## Source information
★ ★ ★ ★
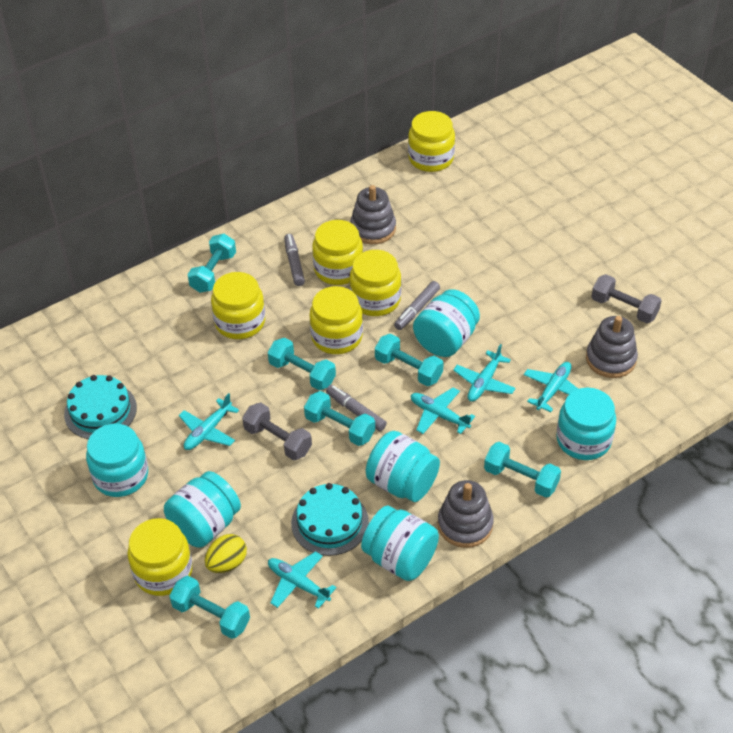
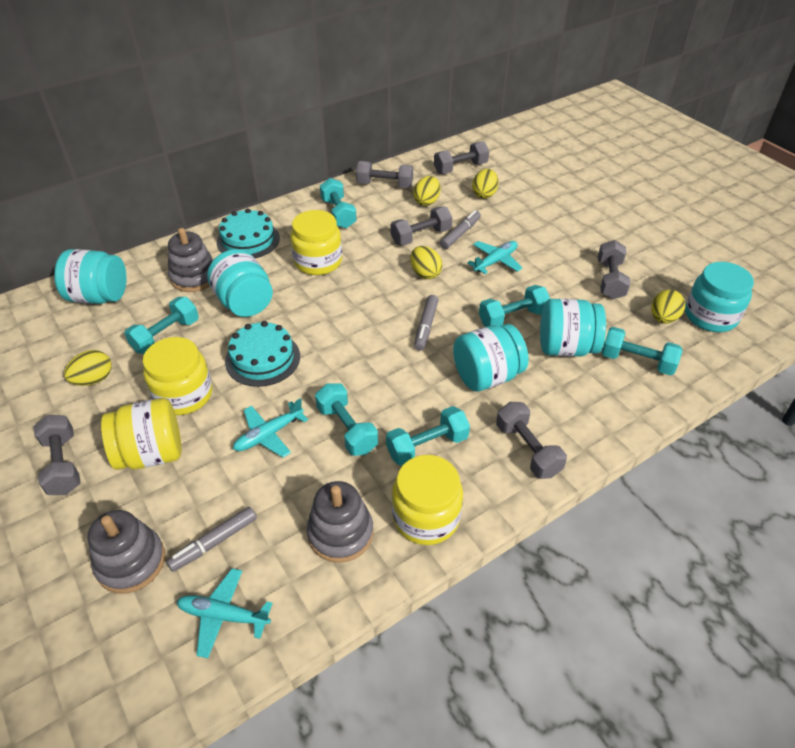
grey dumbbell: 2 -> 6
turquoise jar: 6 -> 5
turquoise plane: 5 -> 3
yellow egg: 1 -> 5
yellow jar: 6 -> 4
★ ★ ★ ★
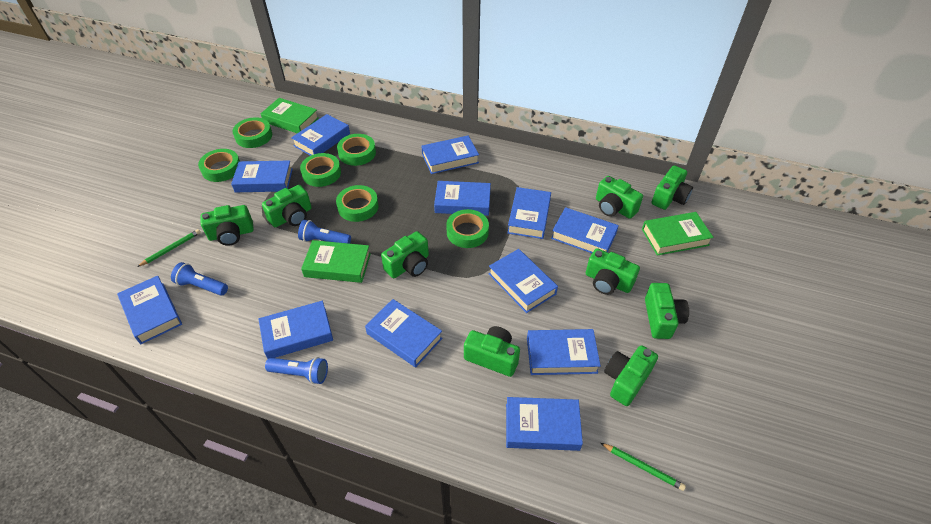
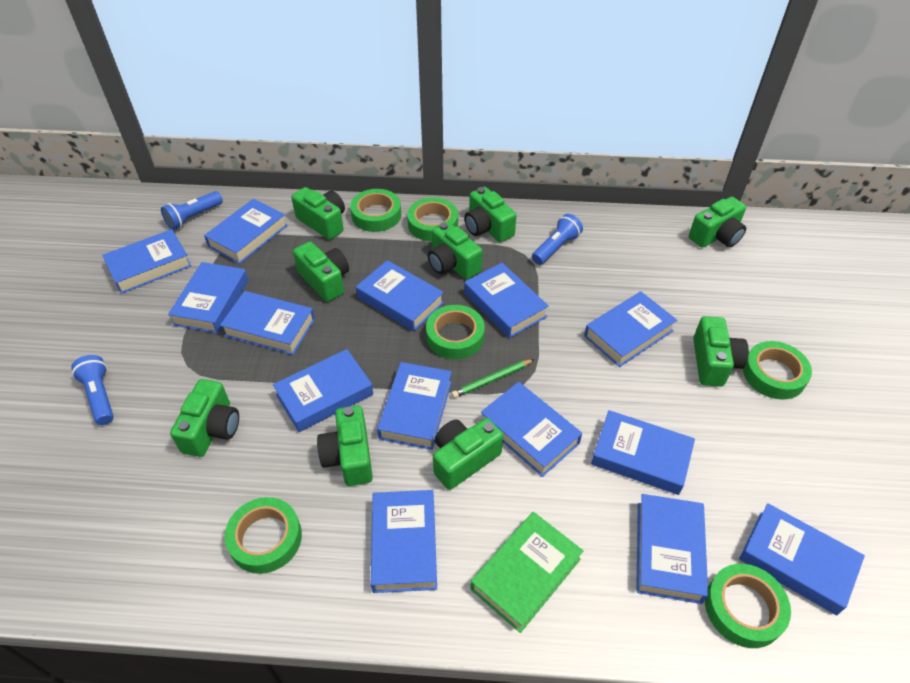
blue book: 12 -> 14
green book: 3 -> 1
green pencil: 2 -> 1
★ ★ ★ ★
## Prompt
Every line in the data that holds the string "turquoise" should be returned.

## Result of this task
turquoise jar: 6 -> 5
turquoise plane: 5 -> 3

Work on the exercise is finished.